*** Opening DATA FOR THE TASK ***

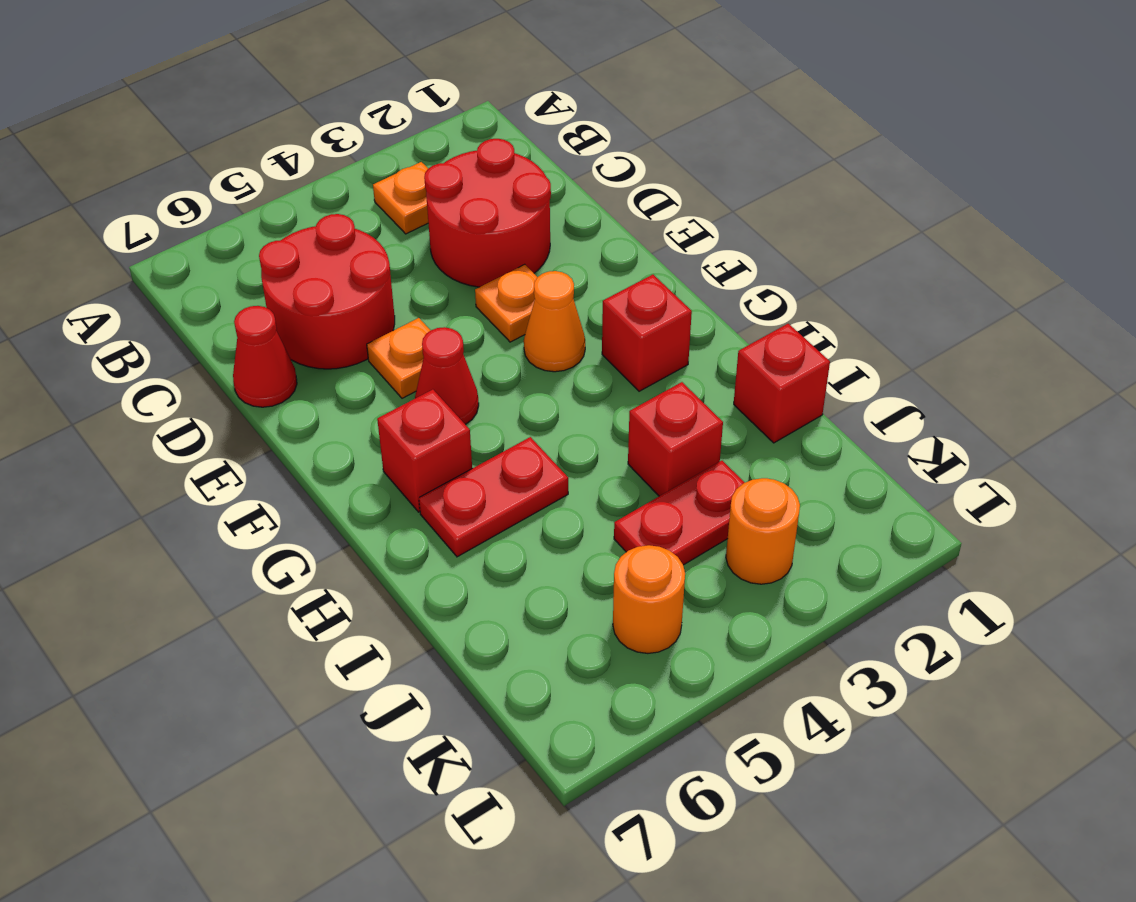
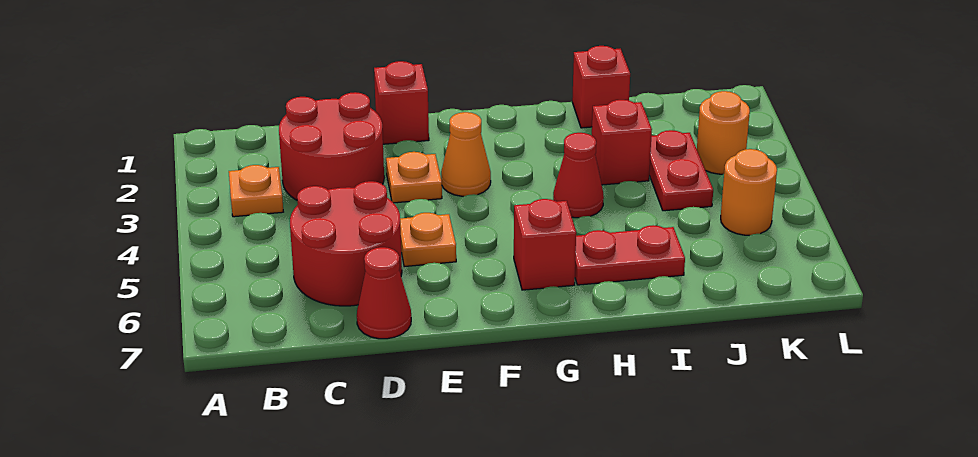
red cone F5 level 1 -> red cone H4 level 1
red brick G2 level 1 -> red brick E1 level 1
red plate H5:H6 level 1 -> red plate H6:I6 level 1

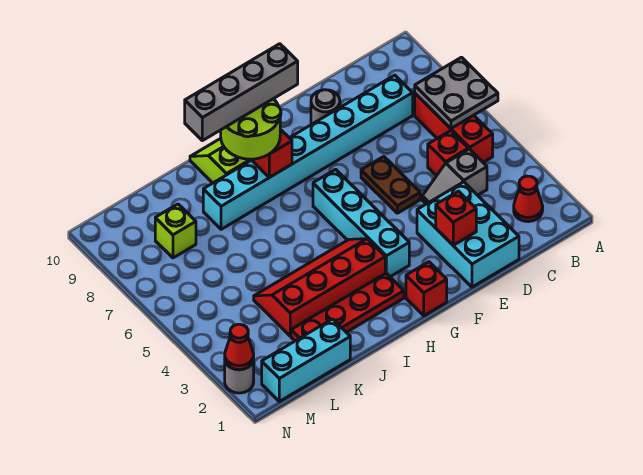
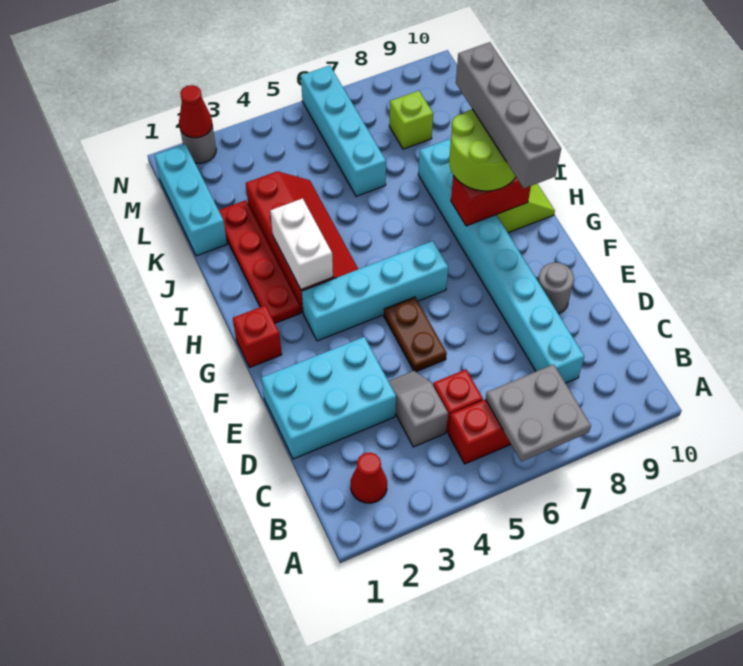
red brick E2 level 2 -> none
brown plate E5:E6 level 1 -> brown plate E5:F5 level 1
none -> white brick H3:I3 level 2
none -> cyan brick K6:N6 level 1

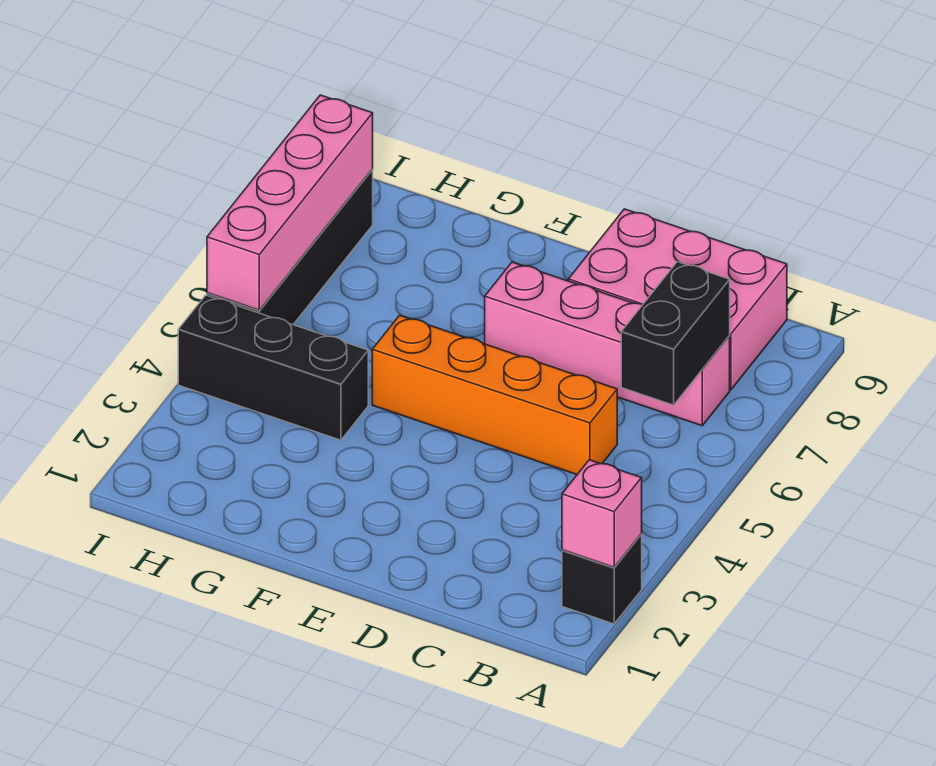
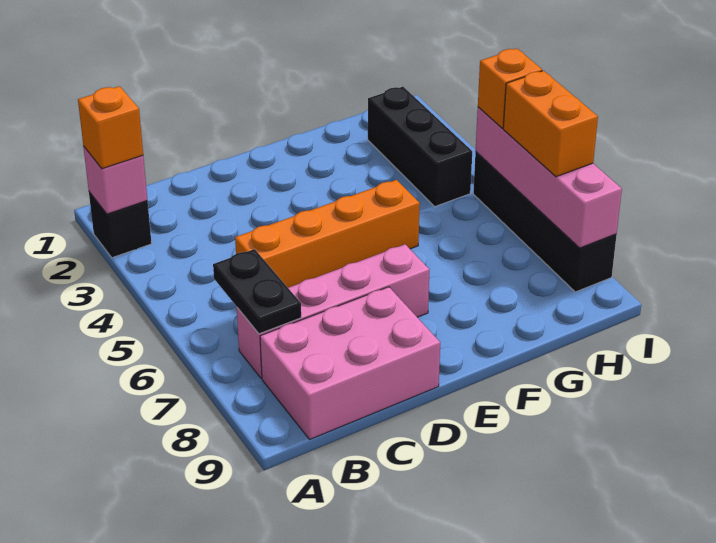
none -> orange brick A2 level 3
black brick B6:B7 level 2 -> black plate B6:B7 level 2
black brick G4:I4 level 1 -> black brick H2:H4 level 1
none -> orange brick I5 level 3
none -> orange brick I6:I7 level 3

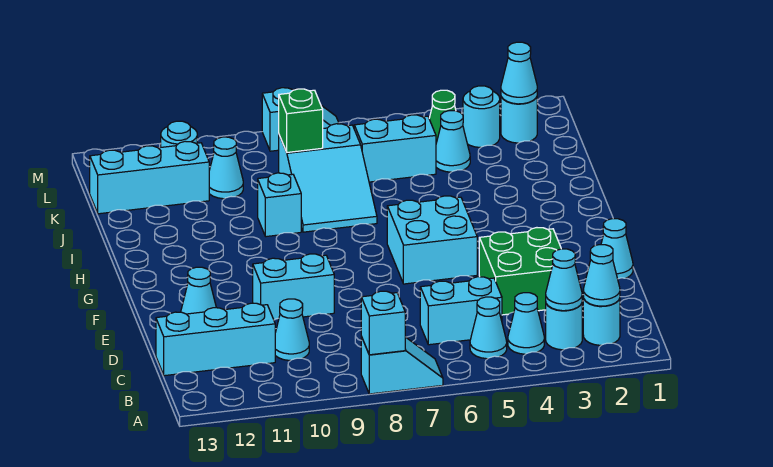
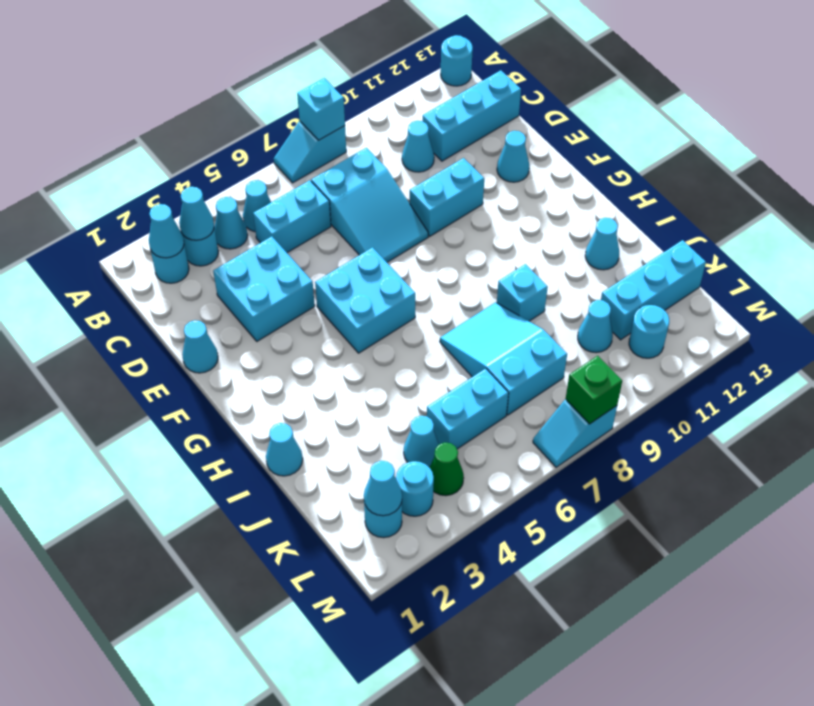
none -> cyan round brick A13 level 1
none -> cyan slope C7:E8 level 1 top C
green brick D3:E4 level 1 -> cyan brick D3:E4 level 1
none -> cyan cone I1 level 1
none -> cyan cone I12 level 1
green brick K8 level 2 -> green brick M8 level 2

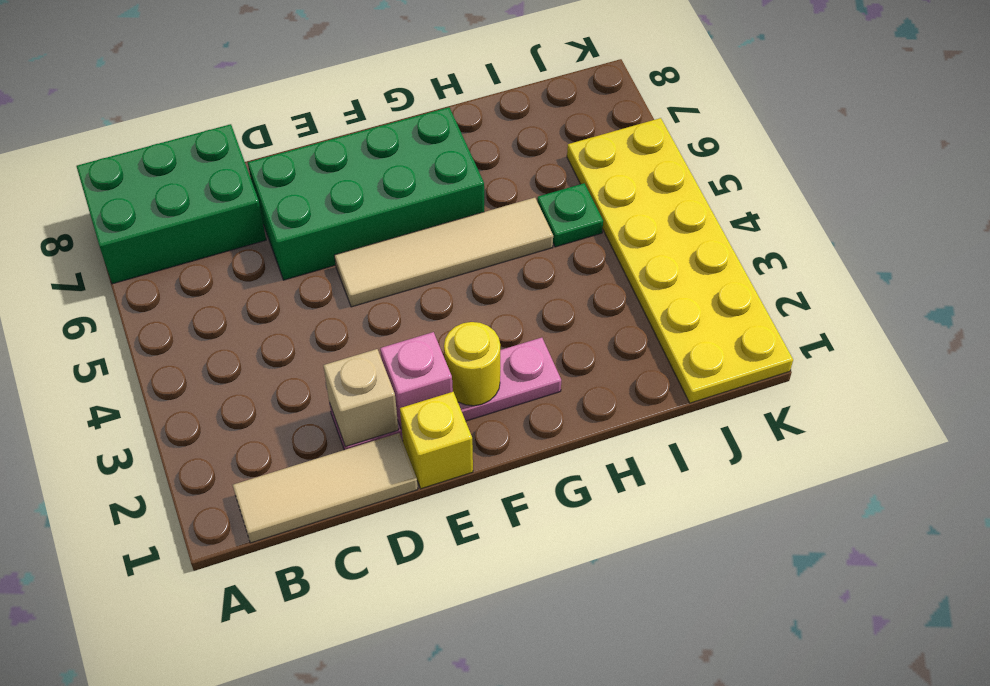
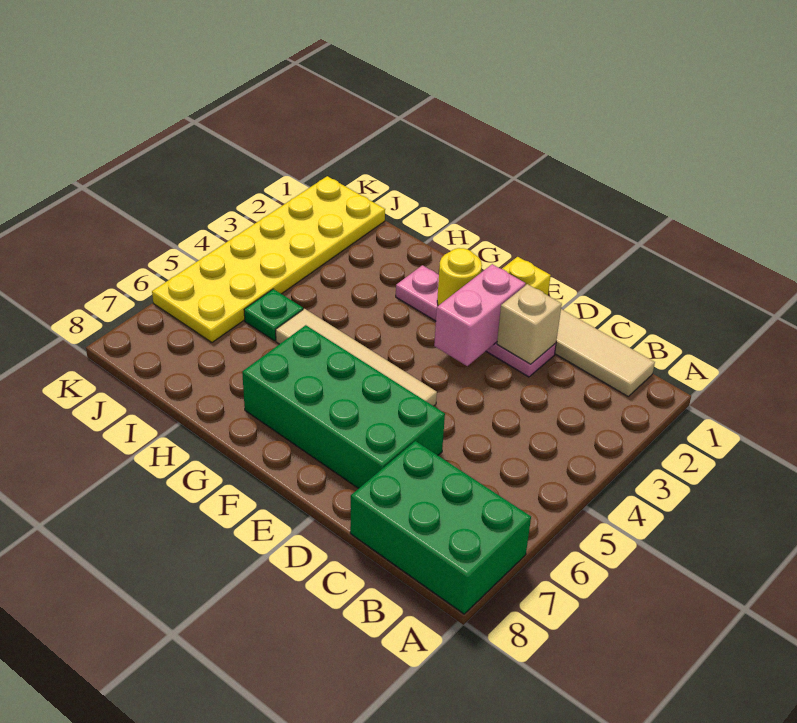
pink brick E2 level 2 -> pink brick E2:E3 level 2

*** Closing DATA FOR THE TASK ***

◆ EXERCISE PROMPT
Output the records exactly, please. The pictures are not part of the copy.

◆ RESPONSE
red cone F5 level 1 -> red cone H4 level 1
red brick G2 level 1 -> red brick E1 level 1
red plate H5:H6 level 1 -> red plate H6:I6 level 1

red brick E2 level 2 -> none
brown plate E5:E6 level 1 -> brown plate E5:F5 level 1
none -> white brick H3:I3 level 2
none -> cyan brick K6:N6 level 1

none -> orange brick A2 level 3
black brick B6:B7 level 2 -> black plate B6:B7 level 2
black brick G4:I4 level 1 -> black brick H2:H4 level 1
none -> orange brick I5 level 3
none -> orange brick I6:I7 level 3

none -> cyan round brick A13 level 1
none -> cyan slope C7:E8 level 1 top C
green brick D3:E4 level 1 -> cyan brick D3:E4 level 1
none -> cyan cone I1 level 1
none -> cyan cone I12 level 1
green brick K8 level 2 -> green brick M8 level 2

pink brick E2 level 2 -> pink brick E2:E3 level 2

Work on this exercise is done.